TRY IT →
Print back every record below, exactly as it stands.

Data extracted from a collection →
————————

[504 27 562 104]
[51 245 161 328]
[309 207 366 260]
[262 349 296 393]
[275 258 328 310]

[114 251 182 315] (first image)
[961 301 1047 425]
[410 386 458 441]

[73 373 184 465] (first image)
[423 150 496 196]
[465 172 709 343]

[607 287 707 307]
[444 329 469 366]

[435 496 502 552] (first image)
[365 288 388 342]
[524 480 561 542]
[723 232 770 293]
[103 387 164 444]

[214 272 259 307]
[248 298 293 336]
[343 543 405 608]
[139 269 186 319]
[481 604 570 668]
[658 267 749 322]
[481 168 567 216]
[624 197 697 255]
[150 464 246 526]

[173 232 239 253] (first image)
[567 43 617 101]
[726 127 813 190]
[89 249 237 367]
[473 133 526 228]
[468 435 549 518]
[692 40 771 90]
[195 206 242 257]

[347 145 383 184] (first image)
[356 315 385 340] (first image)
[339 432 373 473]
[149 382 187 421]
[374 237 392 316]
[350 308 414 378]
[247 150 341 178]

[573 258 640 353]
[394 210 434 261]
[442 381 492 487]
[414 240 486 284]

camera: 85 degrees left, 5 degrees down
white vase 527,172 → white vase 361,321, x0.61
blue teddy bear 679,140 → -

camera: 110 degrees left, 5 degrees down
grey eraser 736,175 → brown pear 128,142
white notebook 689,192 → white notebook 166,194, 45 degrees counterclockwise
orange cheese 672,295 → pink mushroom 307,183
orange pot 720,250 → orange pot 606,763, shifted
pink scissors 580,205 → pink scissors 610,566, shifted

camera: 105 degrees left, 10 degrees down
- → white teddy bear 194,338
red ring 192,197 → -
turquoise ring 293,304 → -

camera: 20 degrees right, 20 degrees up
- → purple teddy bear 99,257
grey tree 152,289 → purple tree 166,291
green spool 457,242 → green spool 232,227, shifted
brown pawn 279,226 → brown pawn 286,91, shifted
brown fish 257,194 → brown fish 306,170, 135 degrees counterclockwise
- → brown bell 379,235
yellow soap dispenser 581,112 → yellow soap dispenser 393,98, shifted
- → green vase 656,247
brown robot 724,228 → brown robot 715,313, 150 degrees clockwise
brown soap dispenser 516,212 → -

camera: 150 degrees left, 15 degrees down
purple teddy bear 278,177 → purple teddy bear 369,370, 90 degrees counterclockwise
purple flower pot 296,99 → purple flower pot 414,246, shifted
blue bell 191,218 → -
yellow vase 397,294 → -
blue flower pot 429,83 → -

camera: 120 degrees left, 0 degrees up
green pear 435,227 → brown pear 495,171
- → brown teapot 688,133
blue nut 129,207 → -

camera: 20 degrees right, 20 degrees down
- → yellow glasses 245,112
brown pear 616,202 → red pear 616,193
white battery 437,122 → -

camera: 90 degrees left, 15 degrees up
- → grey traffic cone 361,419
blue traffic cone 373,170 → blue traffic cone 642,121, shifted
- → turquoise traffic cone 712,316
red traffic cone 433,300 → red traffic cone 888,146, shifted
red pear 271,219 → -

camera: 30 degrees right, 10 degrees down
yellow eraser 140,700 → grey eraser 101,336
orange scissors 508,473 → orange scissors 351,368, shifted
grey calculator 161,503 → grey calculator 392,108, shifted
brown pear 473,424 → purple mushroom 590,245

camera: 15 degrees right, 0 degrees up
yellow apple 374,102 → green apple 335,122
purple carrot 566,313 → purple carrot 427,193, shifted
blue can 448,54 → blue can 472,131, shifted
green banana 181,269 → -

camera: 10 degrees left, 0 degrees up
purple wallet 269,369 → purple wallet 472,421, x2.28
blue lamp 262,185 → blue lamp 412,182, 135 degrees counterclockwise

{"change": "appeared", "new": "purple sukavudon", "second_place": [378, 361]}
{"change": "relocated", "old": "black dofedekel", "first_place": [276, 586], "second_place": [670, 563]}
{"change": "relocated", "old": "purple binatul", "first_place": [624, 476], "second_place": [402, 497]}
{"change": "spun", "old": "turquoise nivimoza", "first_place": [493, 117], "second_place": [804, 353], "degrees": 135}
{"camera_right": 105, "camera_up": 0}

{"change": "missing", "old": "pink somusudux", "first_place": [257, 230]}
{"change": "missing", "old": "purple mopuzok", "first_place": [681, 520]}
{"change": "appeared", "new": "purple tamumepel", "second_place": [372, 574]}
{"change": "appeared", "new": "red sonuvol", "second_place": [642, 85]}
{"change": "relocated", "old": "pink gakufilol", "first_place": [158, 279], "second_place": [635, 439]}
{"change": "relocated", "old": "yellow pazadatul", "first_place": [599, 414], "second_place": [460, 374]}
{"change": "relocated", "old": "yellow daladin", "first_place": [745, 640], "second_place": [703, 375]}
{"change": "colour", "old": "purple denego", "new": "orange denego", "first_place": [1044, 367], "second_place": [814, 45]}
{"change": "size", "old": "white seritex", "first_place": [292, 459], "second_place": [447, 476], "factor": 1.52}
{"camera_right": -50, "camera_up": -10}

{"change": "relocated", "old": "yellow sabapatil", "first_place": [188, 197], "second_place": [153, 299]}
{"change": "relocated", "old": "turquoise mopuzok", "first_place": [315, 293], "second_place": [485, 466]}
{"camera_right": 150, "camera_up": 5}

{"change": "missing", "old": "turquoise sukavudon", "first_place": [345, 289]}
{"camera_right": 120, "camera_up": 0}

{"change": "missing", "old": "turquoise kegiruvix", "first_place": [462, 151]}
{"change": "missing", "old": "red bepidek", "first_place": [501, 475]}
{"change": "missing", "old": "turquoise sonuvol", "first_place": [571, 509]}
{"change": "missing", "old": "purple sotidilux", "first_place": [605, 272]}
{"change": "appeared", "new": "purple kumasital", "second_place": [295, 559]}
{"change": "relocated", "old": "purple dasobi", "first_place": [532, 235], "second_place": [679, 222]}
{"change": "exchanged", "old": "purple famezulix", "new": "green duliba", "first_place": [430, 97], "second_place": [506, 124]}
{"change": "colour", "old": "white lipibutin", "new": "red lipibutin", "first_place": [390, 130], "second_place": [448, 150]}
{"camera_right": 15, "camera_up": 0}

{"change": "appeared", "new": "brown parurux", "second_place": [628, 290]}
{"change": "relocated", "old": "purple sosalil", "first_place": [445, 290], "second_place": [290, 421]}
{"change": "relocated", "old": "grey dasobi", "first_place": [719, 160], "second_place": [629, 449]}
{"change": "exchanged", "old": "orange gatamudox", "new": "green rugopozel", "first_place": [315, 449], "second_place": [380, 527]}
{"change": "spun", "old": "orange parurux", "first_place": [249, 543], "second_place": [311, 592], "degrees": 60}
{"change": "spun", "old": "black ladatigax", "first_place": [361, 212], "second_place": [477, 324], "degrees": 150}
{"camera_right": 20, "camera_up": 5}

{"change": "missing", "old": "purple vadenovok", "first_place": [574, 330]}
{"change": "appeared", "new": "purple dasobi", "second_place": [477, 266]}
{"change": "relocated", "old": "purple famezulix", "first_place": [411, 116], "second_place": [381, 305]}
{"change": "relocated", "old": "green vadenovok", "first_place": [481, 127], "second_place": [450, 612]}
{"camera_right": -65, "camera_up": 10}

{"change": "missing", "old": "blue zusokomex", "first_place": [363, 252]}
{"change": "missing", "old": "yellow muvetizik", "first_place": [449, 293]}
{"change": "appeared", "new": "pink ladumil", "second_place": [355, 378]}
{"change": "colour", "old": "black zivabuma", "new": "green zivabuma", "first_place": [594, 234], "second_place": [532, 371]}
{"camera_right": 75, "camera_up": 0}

————————

COMPLETED TASK →
[504 27 562 104]
[51 245 161 328]
[309 207 366 260]
[262 349 296 393]
[275 258 328 310]

[114 251 182 315] (first image)
[961 301 1047 425]
[410 386 458 441]

[73 373 184 465] (first image)
[423 150 496 196]
[465 172 709 343]

[607 287 707 307]
[444 329 469 366]

[435 496 502 552] (first image)
[365 288 388 342]
[524 480 561 542]
[723 232 770 293]
[103 387 164 444]

[214 272 259 307]
[248 298 293 336]
[343 543 405 608]
[139 269 186 319]
[481 604 570 668]
[658 267 749 322]
[481 168 567 216]
[624 197 697 255]
[150 464 246 526]

[173 232 239 253] (first image)
[567 43 617 101]
[726 127 813 190]
[89 249 237 367]
[473 133 526 228]
[468 435 549 518]
[692 40 771 90]
[195 206 242 257]

[347 145 383 184] (first image)
[356 315 385 340] (first image)
[339 432 373 473]
[149 382 187 421]
[374 237 392 316]
[350 308 414 378]
[247 150 341 178]

[573 258 640 353]
[394 210 434 261]
[442 381 492 487]
[414 240 486 284]

camera: 85 degrees left, 5 degrees down
white vase 527,172 → white vase 361,321, x0.61
blue teddy bear 679,140 → -

camera: 110 degrees left, 5 degrees down
grey eraser 736,175 → brown pear 128,142
white notebook 689,192 → white notebook 166,194, 45 degrees counterclockwise
orange cheese 672,295 → pink mushroom 307,183
orange pot 720,250 → orange pot 606,763, shifted
pink scissors 580,205 → pink scissors 610,566, shifted

camera: 105 degrees left, 10 degrees down
- → white teddy bear 194,338
red ring 192,197 → -
turquoise ring 293,304 → -

camera: 20 degrees right, 20 degrees up
- → purple teddy bear 99,257
grey tree 152,289 → purple tree 166,291
green spool 457,242 → green spool 232,227, shifted
brown pawn 279,226 → brown pawn 286,91, shifted
brown fish 257,194 → brown fish 306,170, 135 degrees counterclockwise
- → brown bell 379,235
yellow soap dispenser 581,112 → yellow soap dispenser 393,98, shifted
- → green vase 656,247
brown robot 724,228 → brown robot 715,313, 150 degrees clockwise
brown soap dispenser 516,212 → -

camera: 150 degrees left, 15 degrees down
purple teddy bear 278,177 → purple teddy bear 369,370, 90 degrees counterclockwise
purple flower pot 296,99 → purple flower pot 414,246, shifted
blue bell 191,218 → -
yellow vase 397,294 → -
blue flower pot 429,83 → -

camera: 120 degrees left, 0 degrees up
green pear 435,227 → brown pear 495,171
- → brown teapot 688,133
blue nut 129,207 → -

camera: 20 degrees right, 20 degrees down
- → yellow glasses 245,112
brown pear 616,202 → red pear 616,193
white battery 437,122 → -

camera: 90 degrees left, 15 degrees up
- → grey traffic cone 361,419
blue traffic cone 373,170 → blue traffic cone 642,121, shifted
- → turquoise traffic cone 712,316
red traffic cone 433,300 → red traffic cone 888,146, shifted
red pear 271,219 → -

camera: 30 degrees right, 10 degrees down
yellow eraser 140,700 → grey eraser 101,336
orange scissors 508,473 → orange scissors 351,368, shifted
grey calculator 161,503 → grey calculator 392,108, shifted
brown pear 473,424 → purple mushroom 590,245

camera: 15 degrees right, 0 degrees up
yellow apple 374,102 → green apple 335,122
purple carrot 566,313 → purple carrot 427,193, shifted
blue can 448,54 → blue can 472,131, shifted
green banana 181,269 → -

camera: 10 degrees left, 0 degrees up
purple wallet 269,369 → purple wallet 472,421, x2.28
blue lamp 262,185 → blue lamp 412,182, 135 degrees counterclockwise

{"change": "appeared", "new": "purple sukavudon", "second_place": [378, 361]}
{"change": "relocated", "old": "black dofedekel", "first_place": [276, 586], "second_place": [670, 563]}
{"change": "relocated", "old": "purple binatul", "first_place": [624, 476], "second_place": [402, 497]}
{"change": "spun", "old": "turquoise nivimoza", "first_place": [493, 117], "second_place": [804, 353], "degrees": 135}
{"camera_right": 105, "camera_up": 0}

{"change": "missing", "old": "pink somusudux", "first_place": [257, 230]}
{"change": "missing", "old": "purple mopuzok", "first_place": [681, 520]}
{"change": "appeared", "new": "purple tamumepel", "second_place": [372, 574]}
{"change": "appeared", "new": "red sonuvol", "second_place": [642, 85]}
{"change": "relocated", "old": "pink gakufilol", "first_place": [158, 279], "second_place": [635, 439]}
{"change": "relocated", "old": "yellow pazadatul", "first_place": [599, 414], "second_place": [460, 374]}
{"change": "relocated", "old": "yellow daladin", "first_place": [745, 640], "second_place": [703, 375]}
{"change": "colour", "old": "purple denego", "new": "orange denego", "first_place": [1044, 367], "second_place": [814, 45]}
{"change": "size", "old": "white seritex", "first_place": [292, 459], "second_place": [447, 476], "factor": 1.52}
{"camera_right": -50, "camera_up": -10}

{"change": "relocated", "old": "yellow sabapatil", "first_place": [188, 197], "second_place": [153, 299]}
{"change": "relocated", "old": "turquoise mopuzok", "first_place": [315, 293], "second_place": [485, 466]}
{"camera_right": 150, "camera_up": 5}

{"change": "missing", "old": "turquoise sukavudon", "first_place": [345, 289]}
{"camera_right": 120, "camera_up": 0}

{"change": "missing", "old": "turquoise kegiruvix", "first_place": [462, 151]}
{"change": "missing", "old": "red bepidek", "first_place": [501, 475]}
{"change": "missing", "old": "turquoise sonuvol", "first_place": [571, 509]}
{"change": "missing", "old": "purple sotidilux", "first_place": [605, 272]}
{"change": "appeared", "new": "purple kumasital", "second_place": [295, 559]}
{"change": "relocated", "old": "purple dasobi", "first_place": [532, 235], "second_place": [679, 222]}
{"change": "exchanged", "old": "purple famezulix", "new": "green duliba", "first_place": [430, 97], "second_place": [506, 124]}
{"change": "colour", "old": "white lipibutin", "new": "red lipibutin", "first_place": [390, 130], "second_place": [448, 150]}
{"camera_right": 15, "camera_up": 0}

{"change": "appeared", "new": "brown parurux", "second_place": [628, 290]}
{"change": "relocated", "old": "purple sosalil", "first_place": [445, 290], "second_place": [290, 421]}
{"change": "relocated", "old": "grey dasobi", "first_place": [719, 160], "second_place": [629, 449]}
{"change": "exchanged", "old": "orange gatamudox", "new": "green rugopozel", "first_place": [315, 449], "second_place": [380, 527]}
{"change": "spun", "old": "orange parurux", "first_place": [249, 543], "second_place": [311, 592], "degrees": 60}
{"change": "spun", "old": "black ladatigax", "first_place": [361, 212], "second_place": [477, 324], "degrees": 150}
{"camera_right": 20, "camera_up": 5}

{"change": "missing", "old": "purple vadenovok", "first_place": [574, 330]}
{"change": "appeared", "new": "purple dasobi", "second_place": [477, 266]}
{"change": "relocated", "old": "purple famezulix", "first_place": [411, 116], "second_place": [381, 305]}
{"change": "relocated", "old": "green vadenovok", "first_place": [481, 127], "second_place": [450, 612]}
{"camera_right": -65, "camera_up": 10}

{"change": "missing", "old": "blue zusokomex", "first_place": [363, 252]}
{"change": "missing", "old": "yellow muvetizik", "first_place": [449, 293]}
{"change": "appeared", "new": "pink ladumil", "second_place": [355, 378]}
{"change": "colour", "old": "black zivabuma", "new": "green zivabuma", "first_place": [594, 234], "second_place": [532, 371]}
{"camera_right": 75, "camera_up": 0}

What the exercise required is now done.